[Before-and-after change data]
§ §
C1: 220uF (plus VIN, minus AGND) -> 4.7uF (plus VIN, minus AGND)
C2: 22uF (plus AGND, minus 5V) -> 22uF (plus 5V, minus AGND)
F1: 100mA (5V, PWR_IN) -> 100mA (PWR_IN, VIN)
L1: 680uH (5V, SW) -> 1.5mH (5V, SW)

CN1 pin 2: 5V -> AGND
§ §
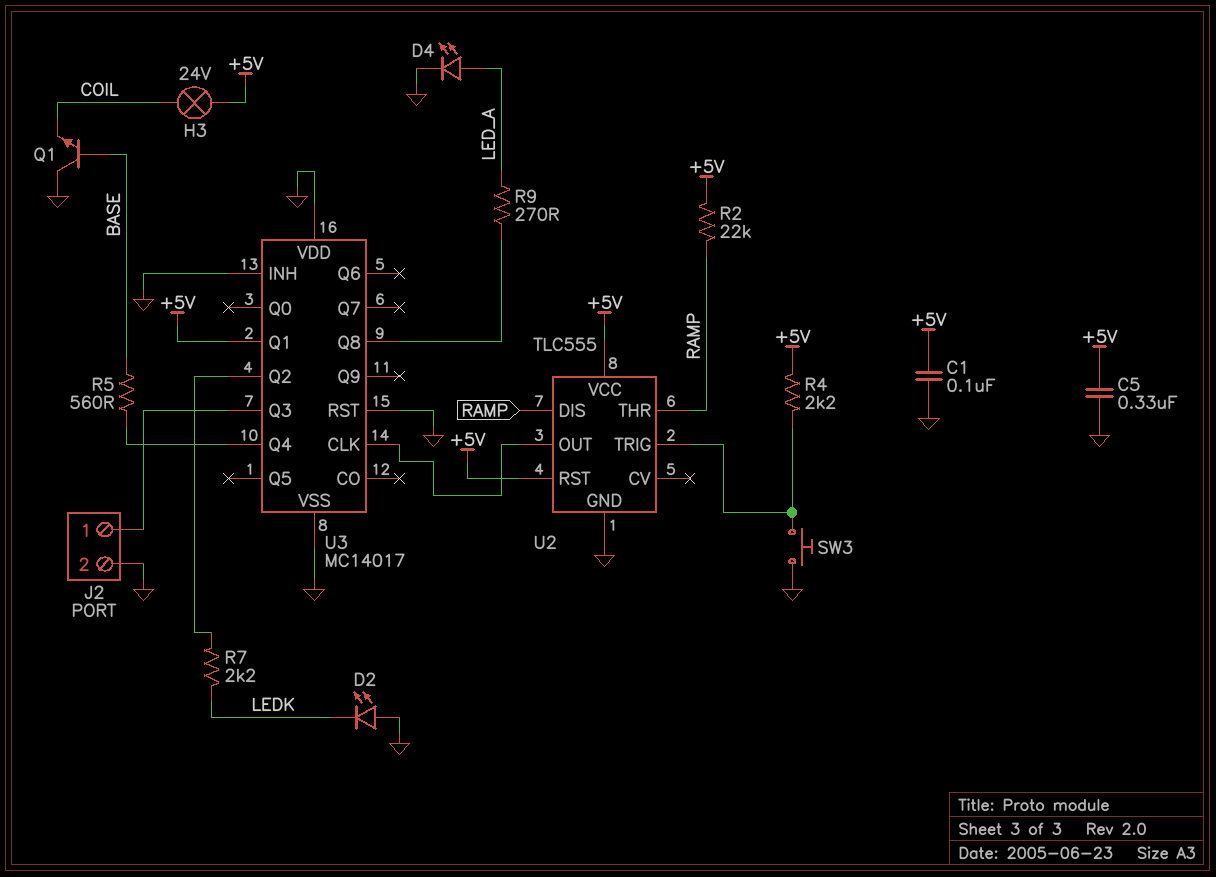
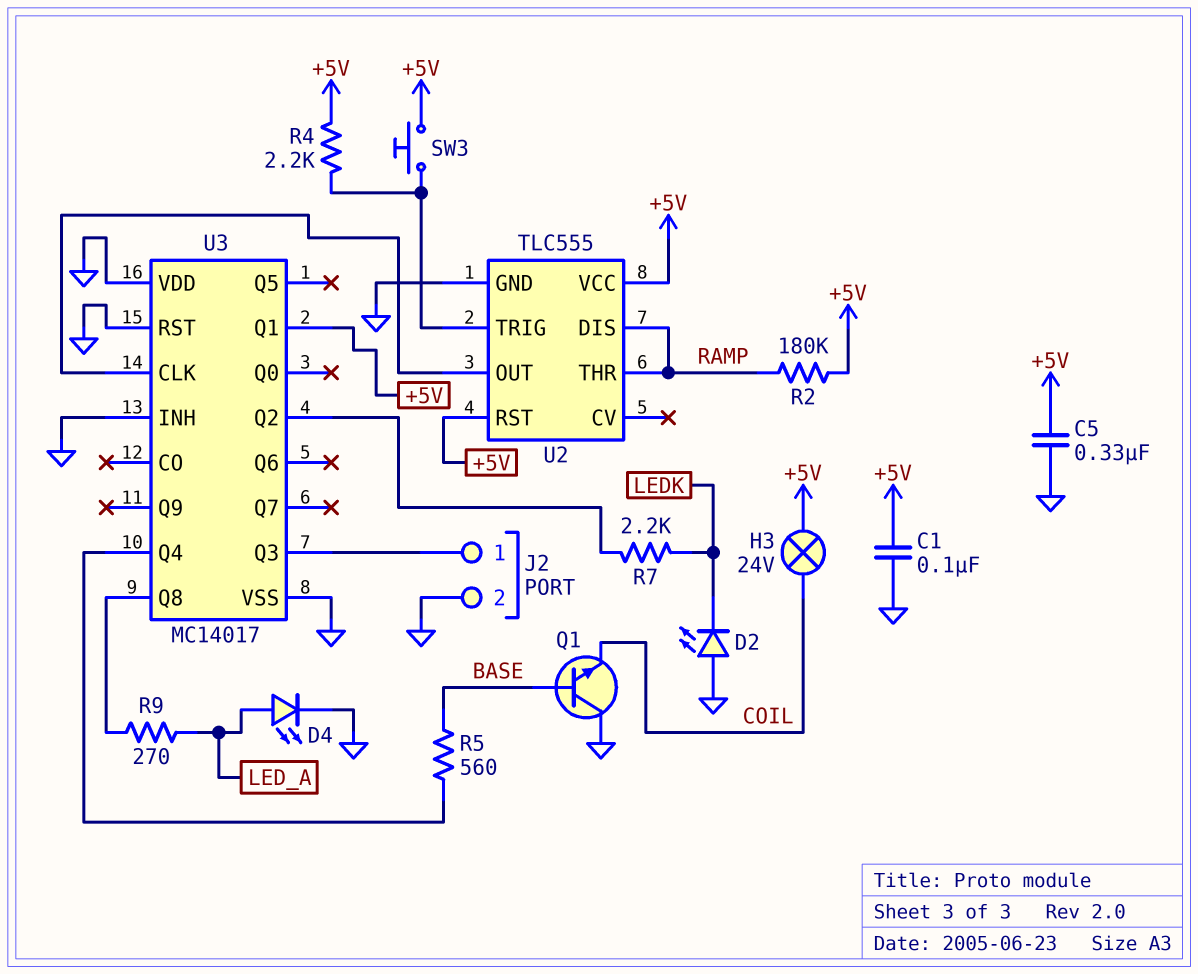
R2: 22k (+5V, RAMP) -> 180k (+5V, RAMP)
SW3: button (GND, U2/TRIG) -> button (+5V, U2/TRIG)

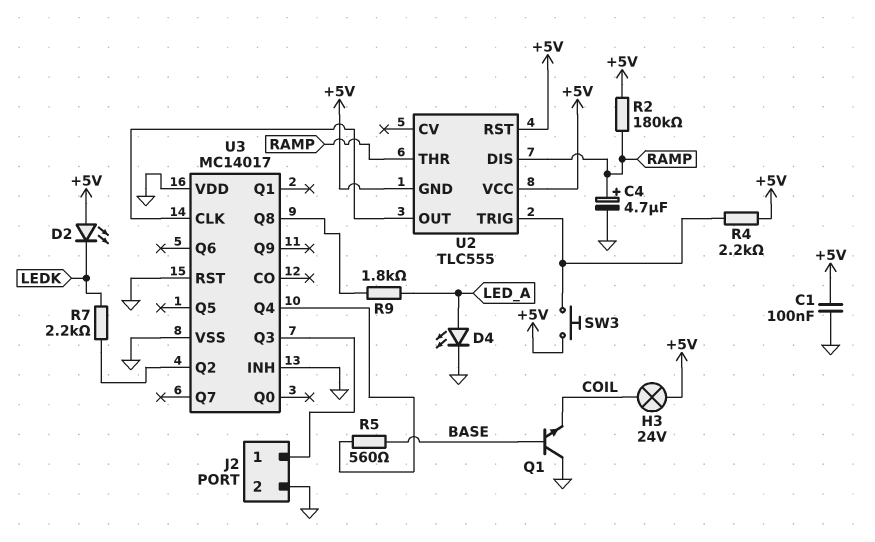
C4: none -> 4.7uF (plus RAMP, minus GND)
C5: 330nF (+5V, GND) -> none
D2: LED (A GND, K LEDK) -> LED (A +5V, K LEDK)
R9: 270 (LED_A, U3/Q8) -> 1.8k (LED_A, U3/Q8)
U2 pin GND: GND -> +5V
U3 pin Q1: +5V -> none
§ §
### WORK INSTRUCTION
For this exercise, repeat exactly the lines of the data above from the one with "C1: 220uF (plus" down to the one with "CN1 pin 2: 5V -> AGND", both end lines included.

### ANSWER TO THE PROBLEM
C1: 220uF (plus VIN, minus AGND) -> 4.7uF (plus VIN, minus AGND)
C2: 22uF (plus AGND, minus 5V) -> 22uF (plus 5V, minus AGND)
F1: 100mA (5V, PWR_IN) -> 100mA (PWR_IN, VIN)
L1: 680uH (5V, SW) -> 1.5mH (5V, SW)

CN1 pin 2: 5V -> AGND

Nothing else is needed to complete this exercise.